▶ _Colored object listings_
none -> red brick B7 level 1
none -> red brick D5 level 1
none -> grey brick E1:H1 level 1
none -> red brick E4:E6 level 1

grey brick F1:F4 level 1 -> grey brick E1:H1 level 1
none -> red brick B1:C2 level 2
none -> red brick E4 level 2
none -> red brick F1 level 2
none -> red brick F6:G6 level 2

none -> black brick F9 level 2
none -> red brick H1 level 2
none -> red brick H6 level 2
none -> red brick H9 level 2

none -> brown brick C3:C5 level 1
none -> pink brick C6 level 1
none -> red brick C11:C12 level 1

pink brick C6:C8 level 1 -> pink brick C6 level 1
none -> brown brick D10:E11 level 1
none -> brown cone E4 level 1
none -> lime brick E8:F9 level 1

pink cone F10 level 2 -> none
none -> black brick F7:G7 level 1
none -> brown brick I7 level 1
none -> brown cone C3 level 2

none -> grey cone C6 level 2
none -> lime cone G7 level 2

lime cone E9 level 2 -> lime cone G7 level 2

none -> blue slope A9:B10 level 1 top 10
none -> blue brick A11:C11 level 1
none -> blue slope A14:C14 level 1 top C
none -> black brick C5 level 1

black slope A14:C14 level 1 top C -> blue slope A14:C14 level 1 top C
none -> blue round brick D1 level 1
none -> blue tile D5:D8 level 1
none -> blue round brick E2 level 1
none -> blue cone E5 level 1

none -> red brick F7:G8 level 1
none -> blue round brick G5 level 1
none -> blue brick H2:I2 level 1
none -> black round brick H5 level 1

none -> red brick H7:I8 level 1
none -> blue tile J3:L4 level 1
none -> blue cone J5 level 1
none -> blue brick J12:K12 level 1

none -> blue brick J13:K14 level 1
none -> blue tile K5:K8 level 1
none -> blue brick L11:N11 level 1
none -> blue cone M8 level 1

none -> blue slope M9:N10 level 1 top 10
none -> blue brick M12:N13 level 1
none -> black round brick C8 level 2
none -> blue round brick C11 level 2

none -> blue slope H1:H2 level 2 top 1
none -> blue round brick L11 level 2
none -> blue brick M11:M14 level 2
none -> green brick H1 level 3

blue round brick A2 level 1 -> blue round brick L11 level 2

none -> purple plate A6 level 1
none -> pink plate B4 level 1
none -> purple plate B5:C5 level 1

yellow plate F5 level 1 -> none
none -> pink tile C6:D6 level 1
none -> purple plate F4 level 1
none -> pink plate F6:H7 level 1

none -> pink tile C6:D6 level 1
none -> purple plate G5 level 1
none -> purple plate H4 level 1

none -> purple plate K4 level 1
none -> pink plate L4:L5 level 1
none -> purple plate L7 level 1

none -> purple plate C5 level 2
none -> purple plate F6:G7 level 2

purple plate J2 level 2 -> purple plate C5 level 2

▶ _What needs to be done_
Check the data for lines with "lime" and give only their number.

▶ _Your solution_
3